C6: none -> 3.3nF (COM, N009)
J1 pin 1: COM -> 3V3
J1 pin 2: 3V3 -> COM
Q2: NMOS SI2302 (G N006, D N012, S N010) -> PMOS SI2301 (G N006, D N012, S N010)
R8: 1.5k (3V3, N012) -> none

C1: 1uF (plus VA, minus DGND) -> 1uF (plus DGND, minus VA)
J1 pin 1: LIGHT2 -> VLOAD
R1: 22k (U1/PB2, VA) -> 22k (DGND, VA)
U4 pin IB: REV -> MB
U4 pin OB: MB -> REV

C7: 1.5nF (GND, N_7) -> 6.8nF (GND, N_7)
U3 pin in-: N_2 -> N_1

* * *

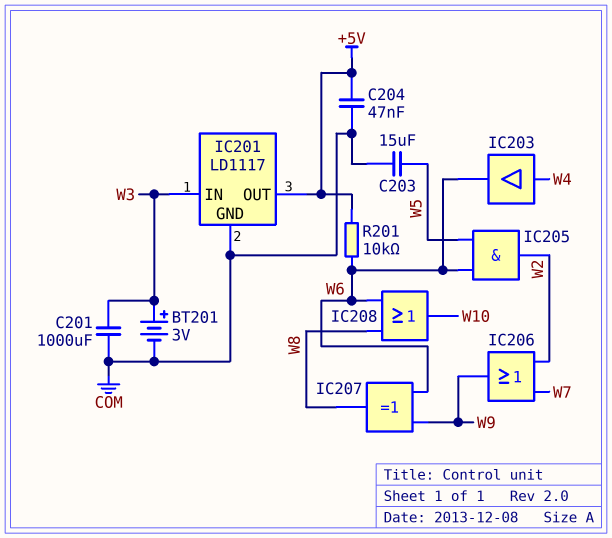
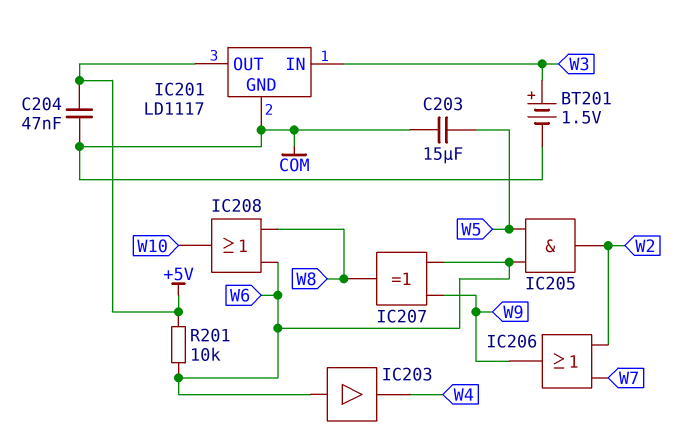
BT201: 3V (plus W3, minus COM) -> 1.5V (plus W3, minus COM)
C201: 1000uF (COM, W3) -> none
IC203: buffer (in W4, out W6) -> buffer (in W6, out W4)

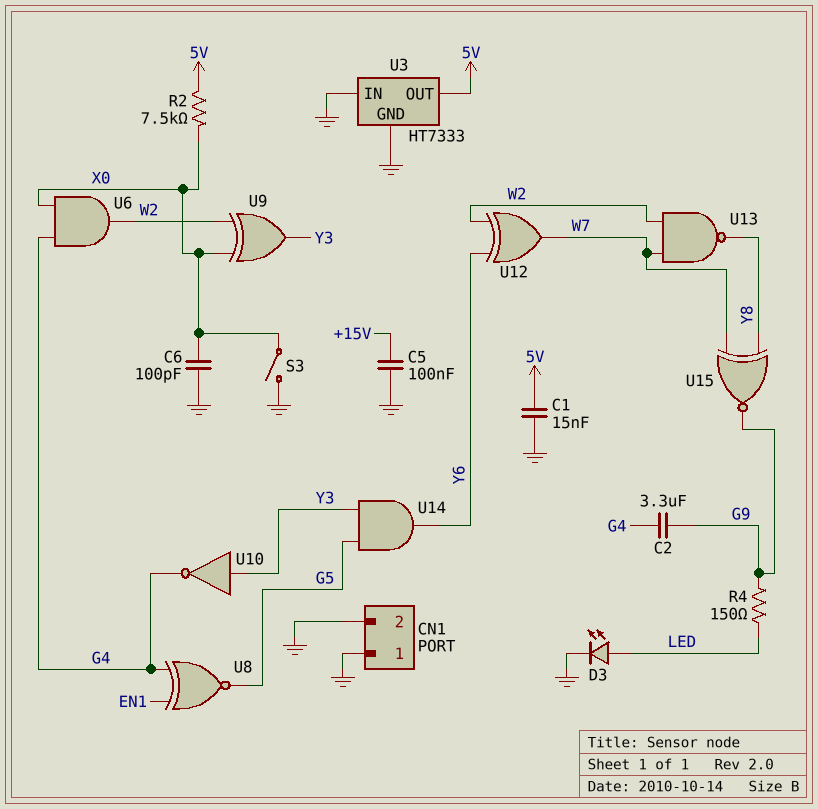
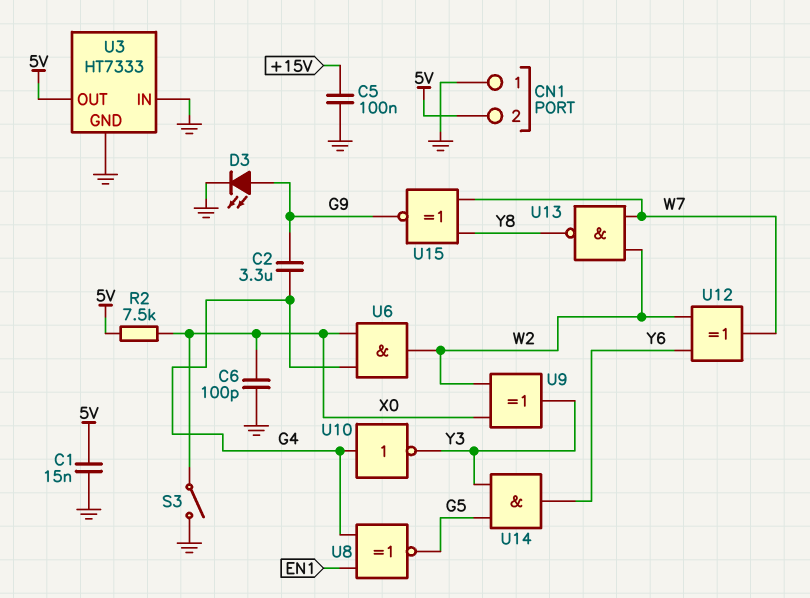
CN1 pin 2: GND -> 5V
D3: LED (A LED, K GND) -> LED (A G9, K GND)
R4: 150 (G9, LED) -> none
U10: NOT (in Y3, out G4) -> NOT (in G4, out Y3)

*What to do*
Look through the data above and return exactly the lines from the one that contains "C6: none -> 3.3nF (COM, N009)" to the one that contains "U3 pin in-: N_2 -> N_1", inclusive, with nothing else.

*Solution to the exercise*
C6: none -> 3.3nF (COM, N009)
J1 pin 1: COM -> 3V3
J1 pin 2: 3V3 -> COM
Q2: NMOS SI2302 (G N006, D N012, S N010) -> PMOS SI2301 (G N006, D N012, S N010)
R8: 1.5k (3V3, N012) -> none

C1: 1uF (plus VA, minus DGND) -> 1uF (plus DGND, minus VA)
J1 pin 1: LIGHT2 -> VLOAD
R1: 22k (U1/PB2, VA) -> 22k (DGND, VA)
U4 pin IB: REV -> MB
U4 pin OB: MB -> REV

C7: 1.5nF (GND, N_7) -> 6.8nF (GND, N_7)
U3 pin in-: N_2 -> N_1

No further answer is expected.